- [Goal of the exercise]
Setting aside any pictures, reproduce the data exactly.

- [Input data]
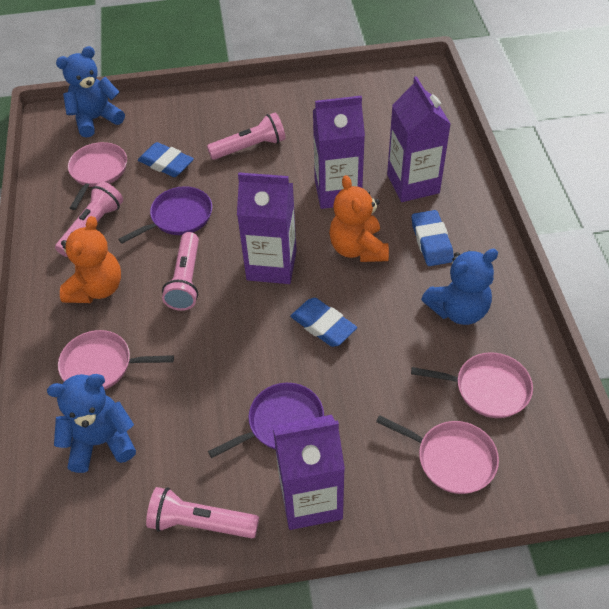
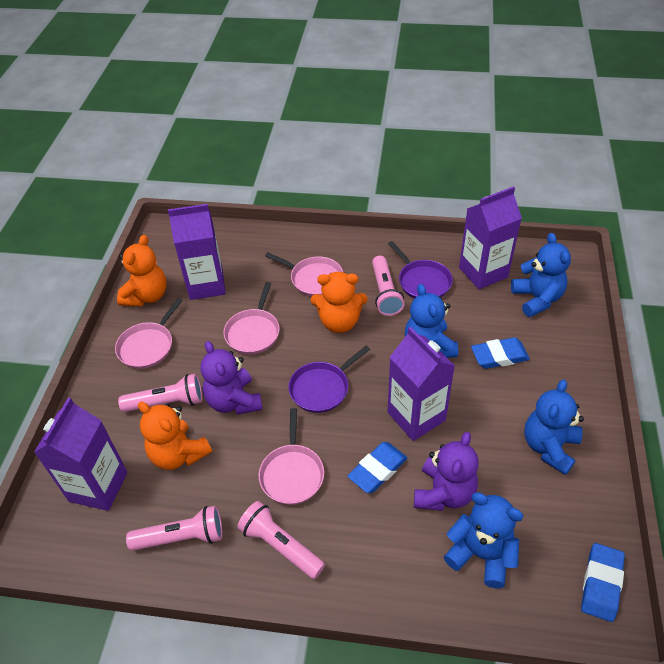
blue teddy bear: 3 -> 4
orange teddy bear: 2 -> 3
purple teddy bear: 0 -> 2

- [Task response]
blue teddy bear: 3 -> 4
orange teddy bear: 2 -> 3
purple teddy bear: 0 -> 2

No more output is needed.